- The task: In the records below, the lines between the one holding "turquoise shoe: none" and the one holding "brown glasses: [207,186,267,227]", inclusive, are to be transcribed exactly; no pictures are to be included.
_____
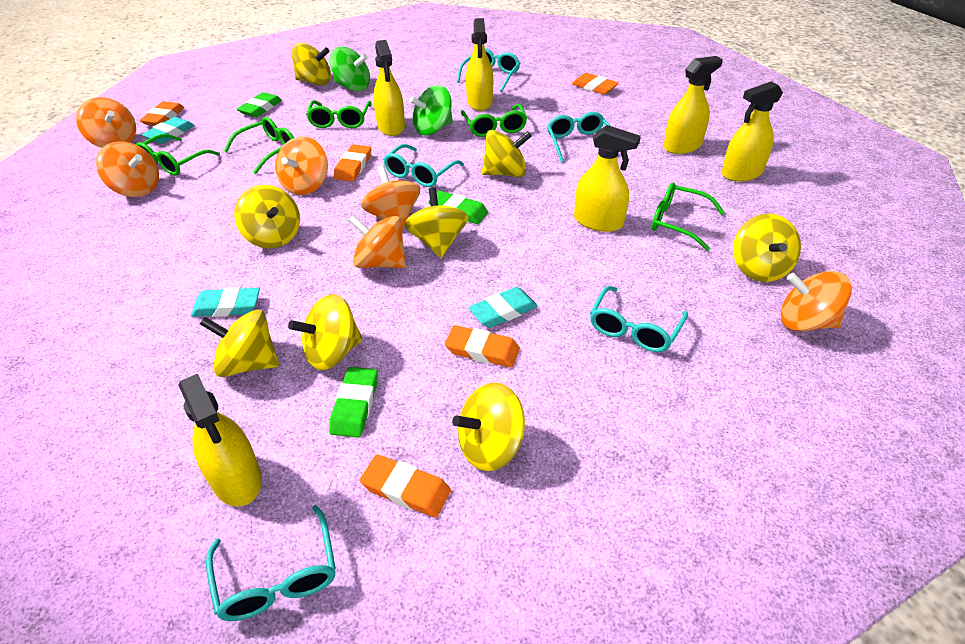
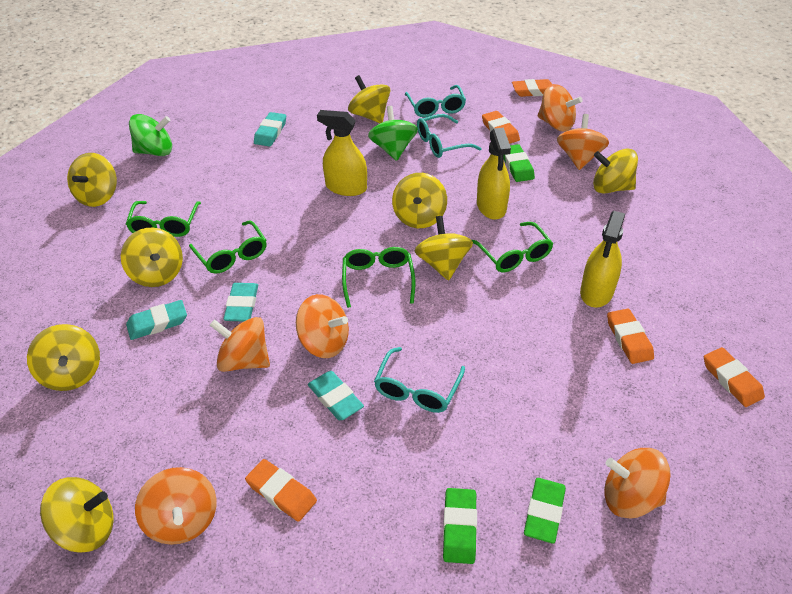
green glasses: [136,134,220,176] [224,117,294,174] [306,100,372,128] [461,104,527,137] [652,182,725,251] = 5 -> [126,201,201,237] [189,220,267,274] [342,247,415,308] [472,222,553,272] = 4
turquoise eraser: [141,117,195,144] [191,287,260,317] [468,287,538,328] = 3 -> [126,300,187,340] [223,283,258,322] [254,112,286,147] [308,371,364,420] = 4
turquoise glasses: [206,505,336,621] [383,144,464,187] [457,48,520,92] [547,112,610,163] [590,286,688,352] = 5 -> [374,347,465,413] [405,85,466,117] [417,114,482,158] = 3
yellow spray bottle: [178,374,262,507] [373,40,405,136] [466,18,493,111] [574,125,641,232] [663,56,723,154] [722,81,783,182] = 6 -> [317,110,367,196] [477,128,511,220] [580,211,625,308] = 3

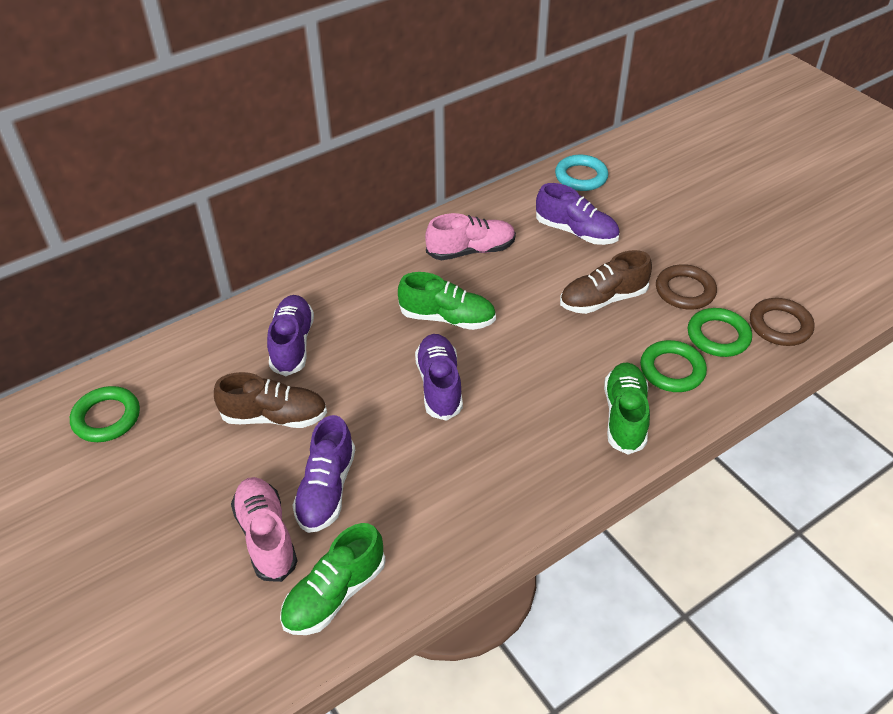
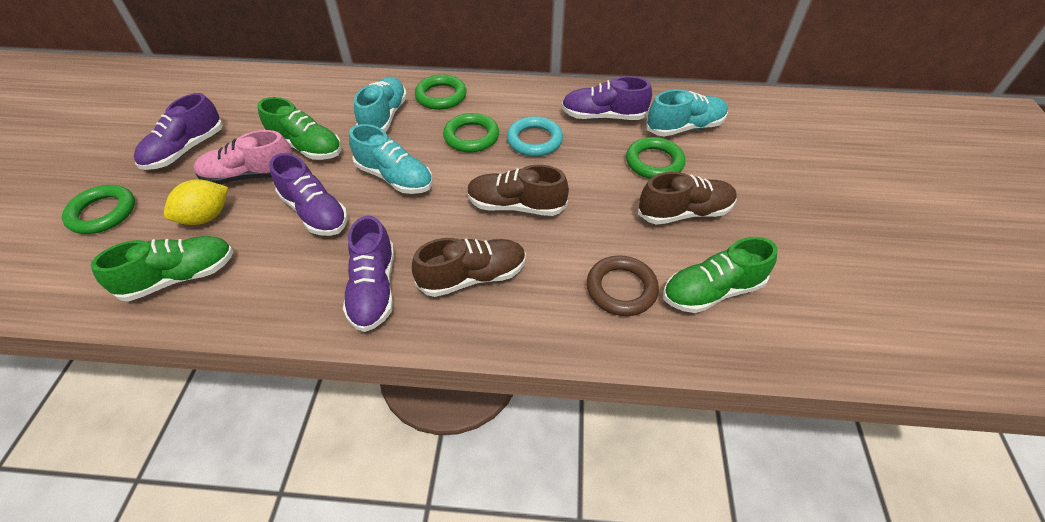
brown ring: [656,264,717,310] [750,298,815,346] = 2 -> [587,255,659,316] = 1
brown shoe: [214,372,327,428] [560,250,652,314] = 2 -> [412,238,526,297] [467,165,569,216] [638,172,737,225] = 3
green ring: [70,386,140,442] [640,340,707,392] [688,308,752,357] = 3 -> [62,185,135,234] [415,75,467,110] [443,113,499,153] [626,137,685,179] = 4
pink shoe: [231,477,297,582] [425,213,516,260] = 2 -> [194,130,293,184] = 1
turquoise shoe: none = 0 -> [349,124,432,194] [354,77,407,132] [646,90,728,136] = 3
yellow lemon: none = 0 -> [164,180,228,225] = 1

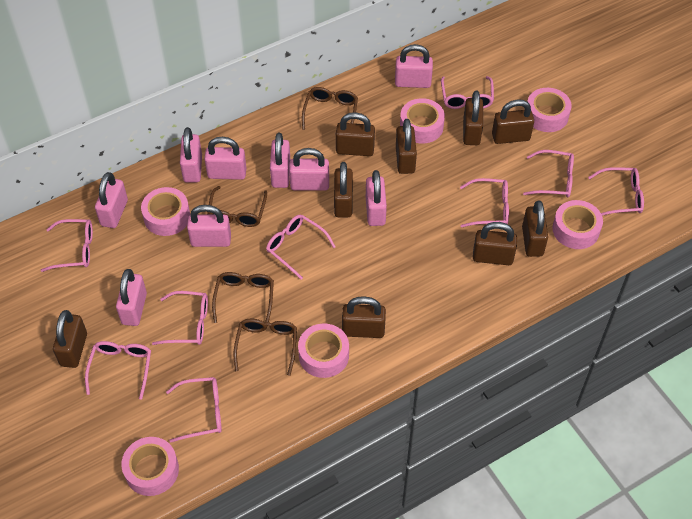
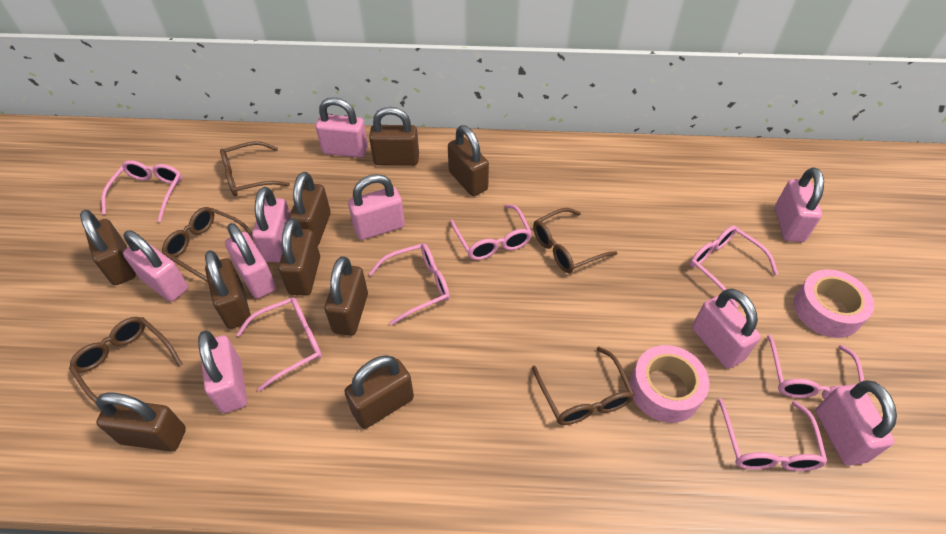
brown glasses: [207,186,267,227] [212,272,274,327] [234,319,297,376] [302,87,358,130] = 4 -> [69,317,183,403] [162,207,253,282] [220,141,290,196] [532,347,635,425] [533,208,617,273] = 5
pink glasses: [41,219,93,272] [85,341,151,400] [152,291,208,345] [166,377,222,443] [266,215,336,280] [441,76,494,109] [460,178,509,227] [523,150,574,198] [588,167,644,216] = 9 -> [101,160,182,222] [236,297,322,392] [368,243,450,325] [450,204,532,260] [690,226,778,308] [718,398,827,471] [767,335,864,399] = 7
pink tape: [121,437,179,496] [141,187,190,236] [298,323,349,378] [400,98,445,143] [527,88,572,132] [552,200,603,249] = 6 -> [630,345,709,423] [793,269,874,338] = 2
_____
- Finished exercise:
turquoise shoe: none = 0 -> [349,124,432,194] [354,77,407,132] [646,90,728,136] = 3
yellow lemon: none = 0 -> [164,180,228,225] = 1

brown glasses: [207,186,267,227] [212,272,274,327] [234,319,297,376] [302,87,358,130] = 4 -> [69,317,183,403] [162,207,253,282] [220,141,290,196] [532,347,635,425] [533,208,617,273] = 5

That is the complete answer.